◆ REQUIREMENT: Search the records for the string "round" and copy every line in which it appears.
Start of EXTRACTED INFORMATION
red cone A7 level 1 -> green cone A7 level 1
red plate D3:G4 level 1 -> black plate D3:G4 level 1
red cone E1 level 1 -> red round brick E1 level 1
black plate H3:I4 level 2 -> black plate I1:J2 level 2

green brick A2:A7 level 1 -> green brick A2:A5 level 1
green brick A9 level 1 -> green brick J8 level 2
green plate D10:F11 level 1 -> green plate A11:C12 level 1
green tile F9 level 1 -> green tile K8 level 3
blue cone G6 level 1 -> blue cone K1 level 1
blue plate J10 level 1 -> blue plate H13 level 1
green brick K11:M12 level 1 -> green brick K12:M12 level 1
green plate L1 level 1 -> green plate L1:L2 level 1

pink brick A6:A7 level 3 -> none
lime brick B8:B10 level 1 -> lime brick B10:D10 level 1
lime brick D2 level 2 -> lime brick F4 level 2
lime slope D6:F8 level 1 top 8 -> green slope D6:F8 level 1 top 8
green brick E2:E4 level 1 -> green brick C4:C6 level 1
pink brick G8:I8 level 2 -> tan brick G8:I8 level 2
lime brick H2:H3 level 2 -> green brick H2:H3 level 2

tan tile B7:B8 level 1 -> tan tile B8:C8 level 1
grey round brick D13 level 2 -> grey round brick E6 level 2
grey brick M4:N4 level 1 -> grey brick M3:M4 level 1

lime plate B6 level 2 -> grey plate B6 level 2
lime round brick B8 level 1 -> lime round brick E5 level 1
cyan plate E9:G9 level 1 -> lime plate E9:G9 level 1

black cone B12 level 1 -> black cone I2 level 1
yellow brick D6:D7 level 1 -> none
End of EXTRACTED INFORMATION
◆ TASK RESULT:
red cone E1 level 1 -> red round brick E1 level 1
grey round brick D13 level 2 -> grey round brick E6 level 2
lime round brick B8 level 1 -> lime round brick E5 level 1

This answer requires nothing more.